Work to be completed
Only the lines below between the ones containing "camera: 175 degrees left, 5 degrees up" and "(887, 500) = (346, 118): red dumbbell -> none", inclusive, are to be reproduced, each exactly as it stands.

Segment Start: Data

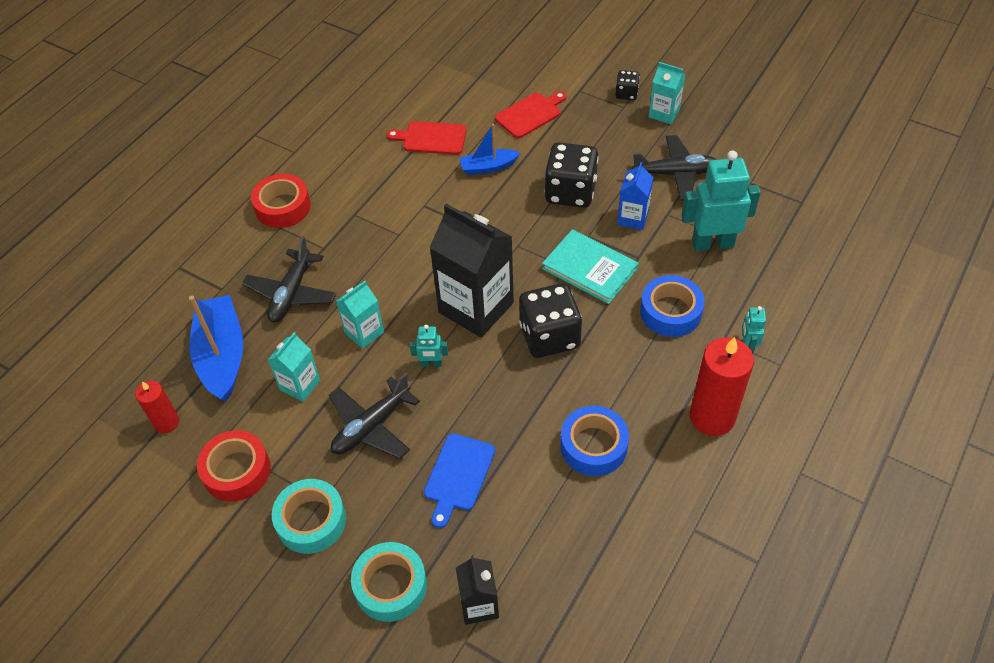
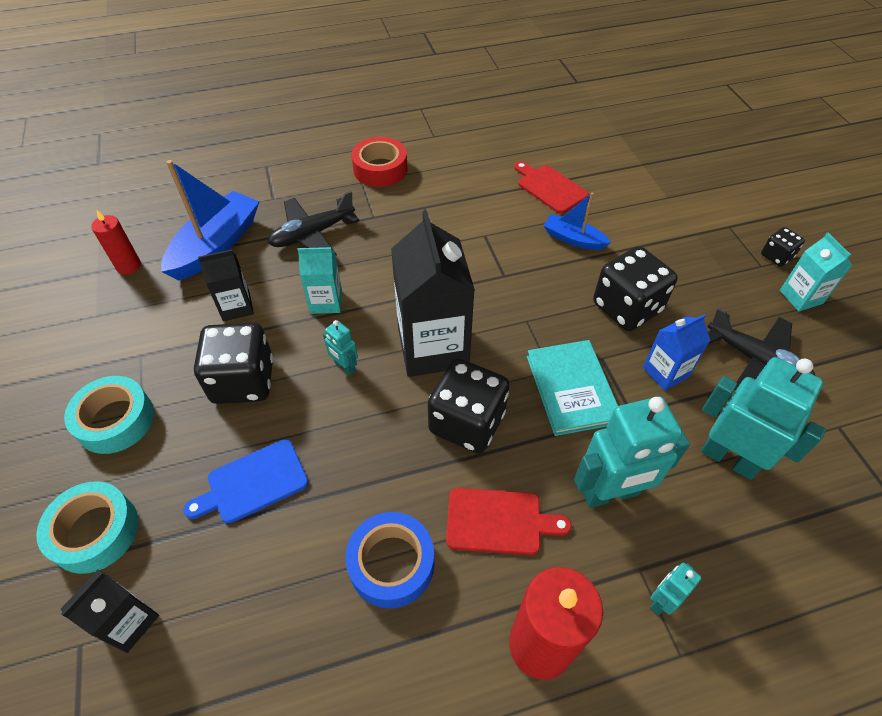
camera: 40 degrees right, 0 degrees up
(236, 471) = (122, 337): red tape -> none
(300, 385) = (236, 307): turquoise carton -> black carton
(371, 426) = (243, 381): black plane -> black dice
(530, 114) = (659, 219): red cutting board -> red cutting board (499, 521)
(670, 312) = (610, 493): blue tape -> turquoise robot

Segment End: Data
Segment Start: Data

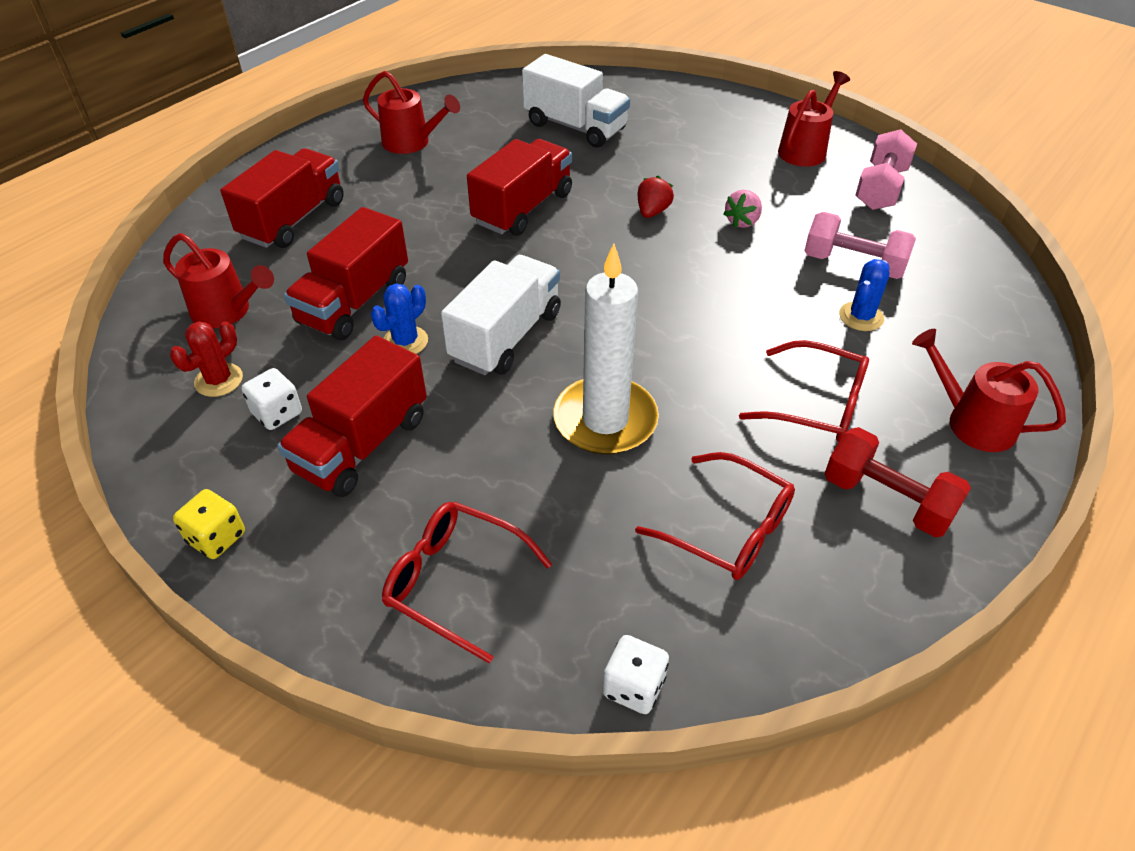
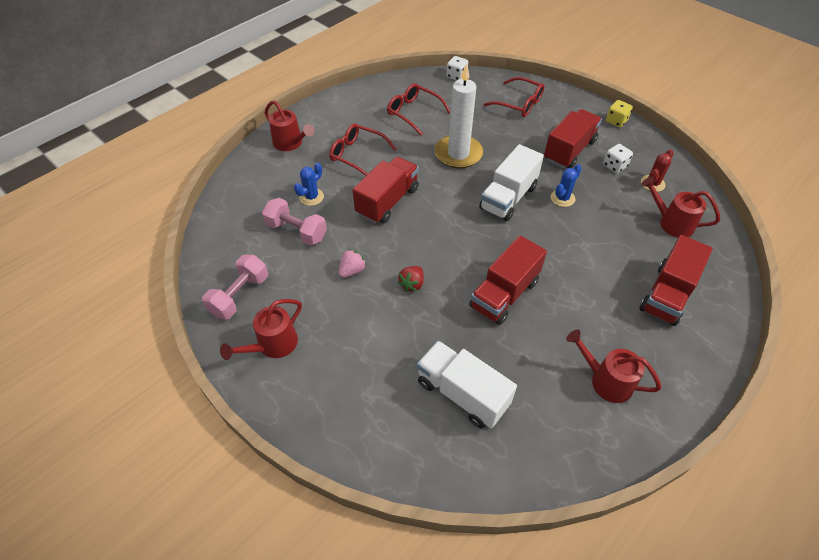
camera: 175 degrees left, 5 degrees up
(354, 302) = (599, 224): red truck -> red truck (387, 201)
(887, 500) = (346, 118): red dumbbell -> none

Segment End: Data
Segment Start: Data

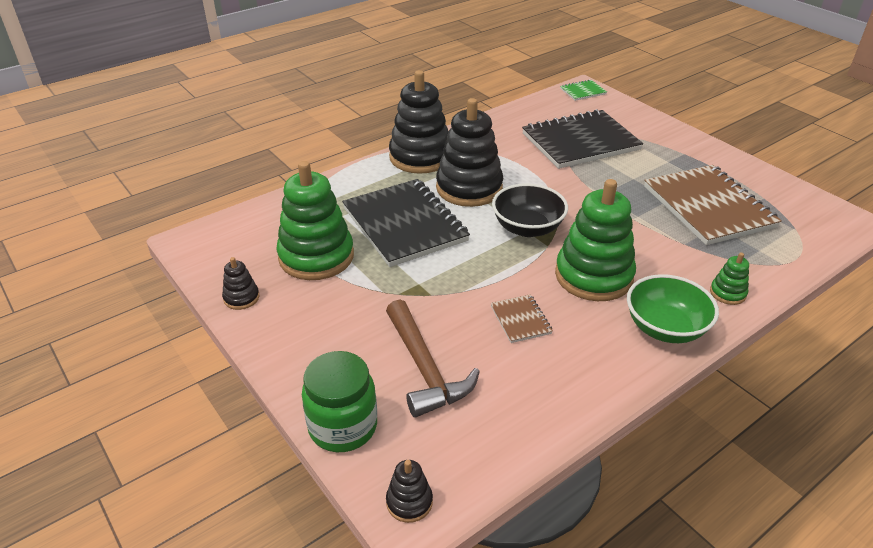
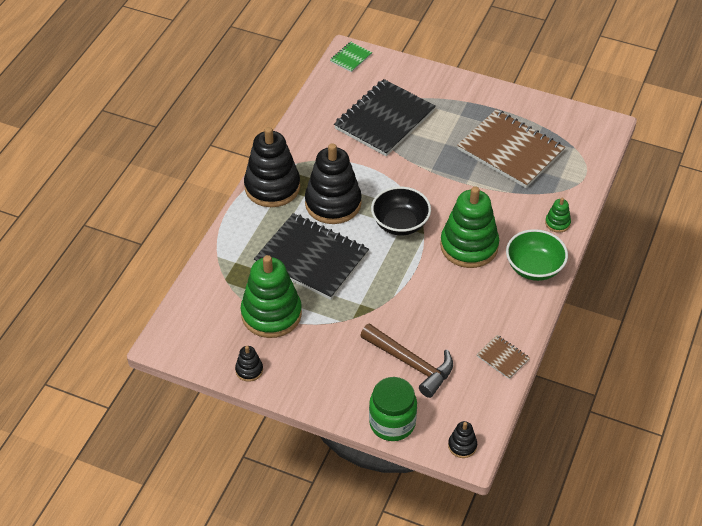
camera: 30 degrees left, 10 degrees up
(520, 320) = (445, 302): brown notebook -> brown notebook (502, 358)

Segment End: Data

Result of this task
camera: 175 degrees left, 5 degrees up
(354, 302) = (599, 224): red truck -> red truck (387, 201)
(887, 500) = (346, 118): red dumbbell -> none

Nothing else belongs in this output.